- [EXERCISE DETAILS]: Given the entries that follow, write out exactly the lines starting at the one containing "R2: 910 (ADJ, GND) -> 15k (ADJ, GND)" and ending at the one containing "U2 pin P1.2: none -> 3V3", both ends included, and only those.

- [Before-and-after change records]:
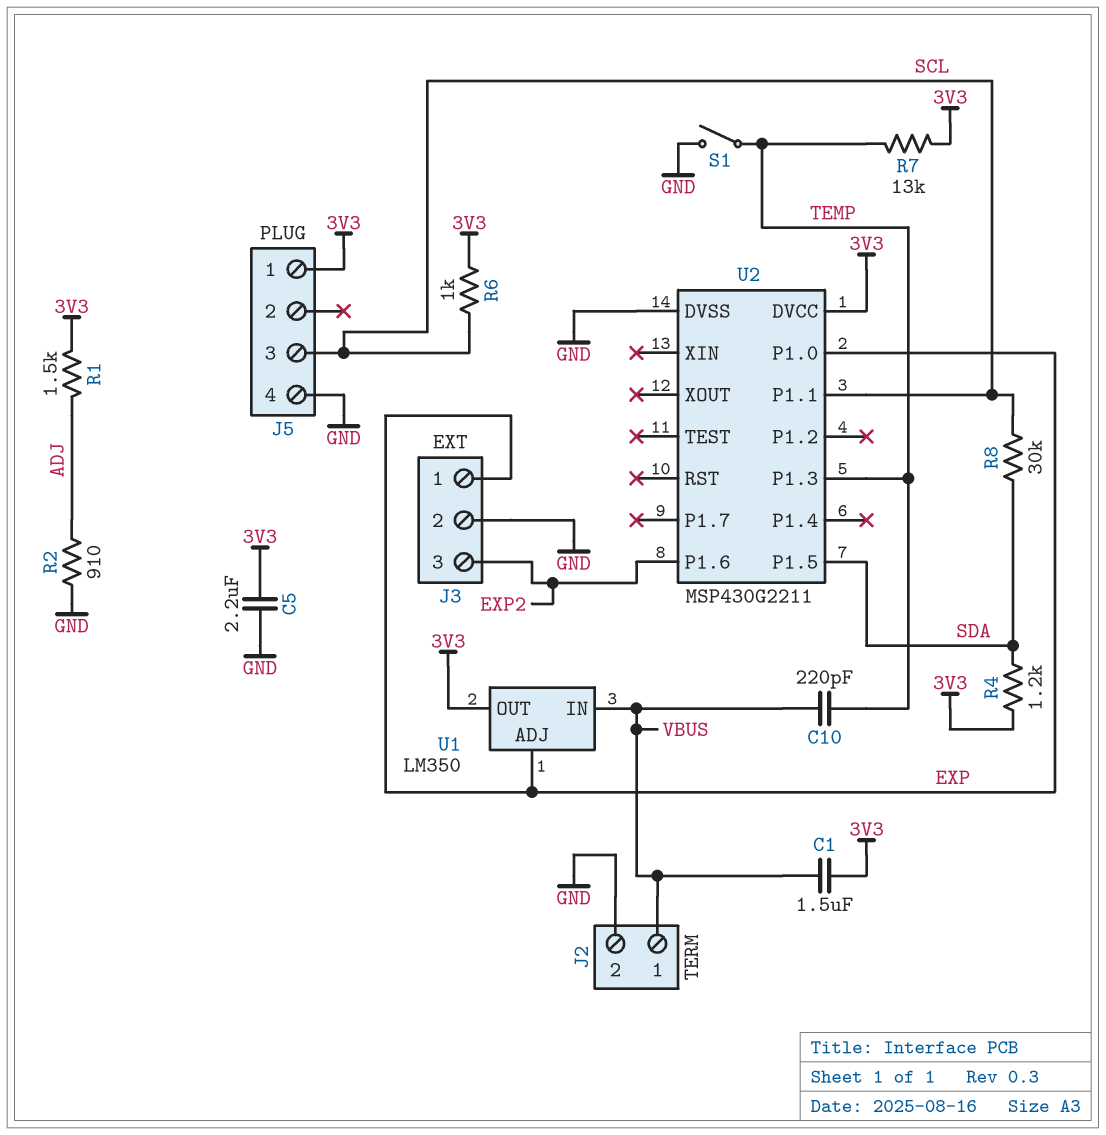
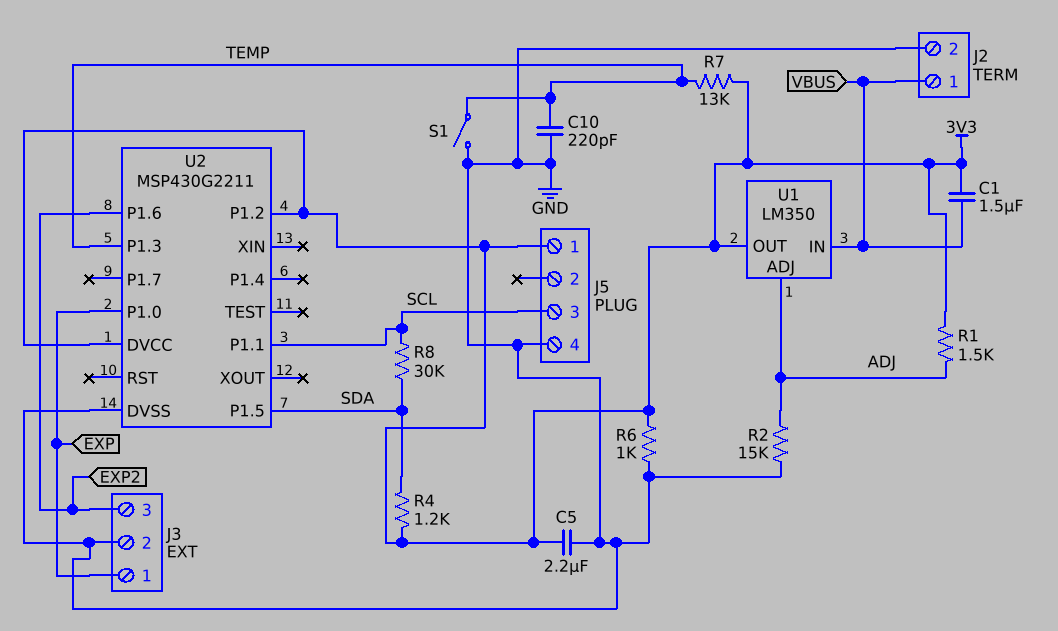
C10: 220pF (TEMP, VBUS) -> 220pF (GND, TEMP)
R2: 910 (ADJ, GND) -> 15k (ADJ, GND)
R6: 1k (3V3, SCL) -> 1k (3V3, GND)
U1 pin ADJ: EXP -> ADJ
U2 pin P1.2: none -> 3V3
* * *
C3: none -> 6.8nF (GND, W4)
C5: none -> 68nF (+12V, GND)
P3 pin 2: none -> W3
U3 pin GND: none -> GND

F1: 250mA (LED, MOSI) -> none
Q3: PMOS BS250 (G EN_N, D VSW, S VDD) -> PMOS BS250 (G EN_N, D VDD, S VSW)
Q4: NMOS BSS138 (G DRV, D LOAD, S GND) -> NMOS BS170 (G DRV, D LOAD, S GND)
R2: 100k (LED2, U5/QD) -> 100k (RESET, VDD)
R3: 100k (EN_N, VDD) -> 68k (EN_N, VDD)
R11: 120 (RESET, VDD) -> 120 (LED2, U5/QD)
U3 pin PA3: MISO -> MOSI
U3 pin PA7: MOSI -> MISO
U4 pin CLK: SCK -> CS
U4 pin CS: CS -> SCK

- [ANSWER AREA]:
R2: 910 (ADJ, GND) -> 15k (ADJ, GND)
R6: 1k (3V3, SCL) -> 1k (3V3, GND)
U1 pin ADJ: EXP -> ADJ
U2 pin P1.2: none -> 3V3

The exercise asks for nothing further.